What is needed: From the entries below, copy every line holding the word "MCLR".

- Opening Delimiter -

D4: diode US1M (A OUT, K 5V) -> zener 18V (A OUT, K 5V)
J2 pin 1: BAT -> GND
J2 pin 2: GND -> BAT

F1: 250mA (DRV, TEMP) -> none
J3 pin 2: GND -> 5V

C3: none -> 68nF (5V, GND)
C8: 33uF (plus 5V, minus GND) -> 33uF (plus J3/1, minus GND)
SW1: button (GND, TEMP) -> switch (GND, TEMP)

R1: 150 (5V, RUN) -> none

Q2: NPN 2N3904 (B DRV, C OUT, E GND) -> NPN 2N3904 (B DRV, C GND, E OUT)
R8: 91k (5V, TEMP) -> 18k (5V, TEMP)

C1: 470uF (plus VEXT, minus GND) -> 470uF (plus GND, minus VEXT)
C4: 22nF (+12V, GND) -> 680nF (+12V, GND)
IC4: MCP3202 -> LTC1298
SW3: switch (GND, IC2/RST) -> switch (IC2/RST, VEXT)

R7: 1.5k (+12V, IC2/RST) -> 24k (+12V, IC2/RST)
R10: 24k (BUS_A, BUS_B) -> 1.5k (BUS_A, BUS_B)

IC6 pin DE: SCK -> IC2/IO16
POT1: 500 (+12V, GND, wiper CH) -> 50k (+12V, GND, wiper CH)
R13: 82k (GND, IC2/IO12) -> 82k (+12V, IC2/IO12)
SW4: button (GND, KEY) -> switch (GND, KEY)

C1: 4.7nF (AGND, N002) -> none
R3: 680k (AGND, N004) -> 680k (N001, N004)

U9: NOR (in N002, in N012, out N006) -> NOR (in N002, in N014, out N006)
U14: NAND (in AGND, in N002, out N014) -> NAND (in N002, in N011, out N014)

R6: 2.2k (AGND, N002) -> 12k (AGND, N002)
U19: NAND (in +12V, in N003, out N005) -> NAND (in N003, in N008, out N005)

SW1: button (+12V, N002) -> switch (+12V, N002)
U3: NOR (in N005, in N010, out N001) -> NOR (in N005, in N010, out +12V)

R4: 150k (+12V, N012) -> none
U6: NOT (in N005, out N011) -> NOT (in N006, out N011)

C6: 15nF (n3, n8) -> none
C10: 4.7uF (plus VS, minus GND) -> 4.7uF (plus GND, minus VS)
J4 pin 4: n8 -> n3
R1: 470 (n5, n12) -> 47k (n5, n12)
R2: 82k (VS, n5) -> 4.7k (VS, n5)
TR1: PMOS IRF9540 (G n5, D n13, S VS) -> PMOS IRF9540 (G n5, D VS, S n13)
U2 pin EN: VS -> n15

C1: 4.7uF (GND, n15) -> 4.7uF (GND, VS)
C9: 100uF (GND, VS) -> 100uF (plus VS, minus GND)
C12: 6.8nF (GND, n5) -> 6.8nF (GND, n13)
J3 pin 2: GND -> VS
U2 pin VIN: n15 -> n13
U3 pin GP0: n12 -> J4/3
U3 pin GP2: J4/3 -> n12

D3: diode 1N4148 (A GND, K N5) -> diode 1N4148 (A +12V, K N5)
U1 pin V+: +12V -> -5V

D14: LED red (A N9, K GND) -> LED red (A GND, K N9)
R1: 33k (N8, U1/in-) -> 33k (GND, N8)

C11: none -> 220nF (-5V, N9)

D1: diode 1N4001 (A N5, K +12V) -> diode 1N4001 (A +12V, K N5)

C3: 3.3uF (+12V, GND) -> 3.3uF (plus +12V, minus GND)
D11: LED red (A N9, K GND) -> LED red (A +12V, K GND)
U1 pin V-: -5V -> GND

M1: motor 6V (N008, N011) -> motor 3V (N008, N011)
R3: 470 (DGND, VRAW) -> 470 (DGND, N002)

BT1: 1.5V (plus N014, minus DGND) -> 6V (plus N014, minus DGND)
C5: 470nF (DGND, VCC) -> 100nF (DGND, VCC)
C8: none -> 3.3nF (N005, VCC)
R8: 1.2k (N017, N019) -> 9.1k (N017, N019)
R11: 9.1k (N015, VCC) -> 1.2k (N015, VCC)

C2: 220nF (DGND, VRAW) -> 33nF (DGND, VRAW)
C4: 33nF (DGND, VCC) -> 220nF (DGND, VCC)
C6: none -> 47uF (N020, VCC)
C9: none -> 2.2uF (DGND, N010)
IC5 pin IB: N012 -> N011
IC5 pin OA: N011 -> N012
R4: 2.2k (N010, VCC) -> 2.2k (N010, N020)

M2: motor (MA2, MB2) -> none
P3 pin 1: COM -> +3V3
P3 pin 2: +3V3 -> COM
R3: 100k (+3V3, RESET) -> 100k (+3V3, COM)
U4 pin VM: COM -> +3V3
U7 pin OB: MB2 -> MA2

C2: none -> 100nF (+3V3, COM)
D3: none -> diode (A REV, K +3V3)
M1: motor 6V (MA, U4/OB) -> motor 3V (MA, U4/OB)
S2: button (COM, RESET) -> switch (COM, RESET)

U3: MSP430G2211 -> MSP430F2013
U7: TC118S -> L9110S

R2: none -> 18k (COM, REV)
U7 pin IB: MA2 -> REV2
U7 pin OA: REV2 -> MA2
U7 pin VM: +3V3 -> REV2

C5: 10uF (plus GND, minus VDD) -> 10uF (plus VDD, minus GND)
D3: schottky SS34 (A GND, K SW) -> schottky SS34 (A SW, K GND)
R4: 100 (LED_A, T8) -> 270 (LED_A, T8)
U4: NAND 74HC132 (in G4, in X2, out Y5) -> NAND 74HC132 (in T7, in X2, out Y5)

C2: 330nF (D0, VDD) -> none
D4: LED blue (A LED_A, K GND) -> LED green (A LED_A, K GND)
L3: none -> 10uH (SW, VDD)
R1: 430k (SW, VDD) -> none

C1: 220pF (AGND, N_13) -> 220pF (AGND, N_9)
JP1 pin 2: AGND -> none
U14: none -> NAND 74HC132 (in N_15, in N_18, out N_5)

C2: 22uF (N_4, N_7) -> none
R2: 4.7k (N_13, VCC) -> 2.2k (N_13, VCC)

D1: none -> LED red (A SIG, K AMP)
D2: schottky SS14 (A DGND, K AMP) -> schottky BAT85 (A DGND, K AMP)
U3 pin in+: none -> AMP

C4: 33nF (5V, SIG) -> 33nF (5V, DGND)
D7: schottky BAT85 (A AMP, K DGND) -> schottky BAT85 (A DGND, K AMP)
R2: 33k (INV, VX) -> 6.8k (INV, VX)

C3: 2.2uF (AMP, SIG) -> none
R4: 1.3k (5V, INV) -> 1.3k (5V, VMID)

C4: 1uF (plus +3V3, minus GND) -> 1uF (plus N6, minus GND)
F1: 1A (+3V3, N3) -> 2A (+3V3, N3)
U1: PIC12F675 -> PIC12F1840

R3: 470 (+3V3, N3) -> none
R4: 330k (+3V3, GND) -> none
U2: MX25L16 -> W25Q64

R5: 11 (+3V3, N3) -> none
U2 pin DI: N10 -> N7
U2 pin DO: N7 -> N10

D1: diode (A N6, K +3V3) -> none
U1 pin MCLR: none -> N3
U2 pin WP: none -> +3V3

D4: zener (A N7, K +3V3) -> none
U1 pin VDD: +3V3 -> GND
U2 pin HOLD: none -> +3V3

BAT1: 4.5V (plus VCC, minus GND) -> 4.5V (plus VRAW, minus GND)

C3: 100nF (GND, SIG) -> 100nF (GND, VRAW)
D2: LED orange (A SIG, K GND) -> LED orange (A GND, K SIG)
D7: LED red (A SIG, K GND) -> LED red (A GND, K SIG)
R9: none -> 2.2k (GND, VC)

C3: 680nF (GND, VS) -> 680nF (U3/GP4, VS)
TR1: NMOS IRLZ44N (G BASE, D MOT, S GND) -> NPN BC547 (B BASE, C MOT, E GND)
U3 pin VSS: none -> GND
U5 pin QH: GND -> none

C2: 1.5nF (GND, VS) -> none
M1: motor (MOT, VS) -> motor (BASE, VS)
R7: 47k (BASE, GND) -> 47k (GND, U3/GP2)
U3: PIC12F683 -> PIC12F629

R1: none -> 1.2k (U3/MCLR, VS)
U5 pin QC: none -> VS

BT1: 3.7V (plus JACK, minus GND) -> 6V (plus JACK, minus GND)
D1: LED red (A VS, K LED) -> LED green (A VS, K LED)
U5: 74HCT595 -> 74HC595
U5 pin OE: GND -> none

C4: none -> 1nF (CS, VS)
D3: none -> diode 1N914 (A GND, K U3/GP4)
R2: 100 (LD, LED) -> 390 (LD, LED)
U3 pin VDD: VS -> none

- Closing Delimiter -

Answer space:
U1 pin MCLR: none -> N3
R1: none -> 1.2k (U3/MCLR, VS)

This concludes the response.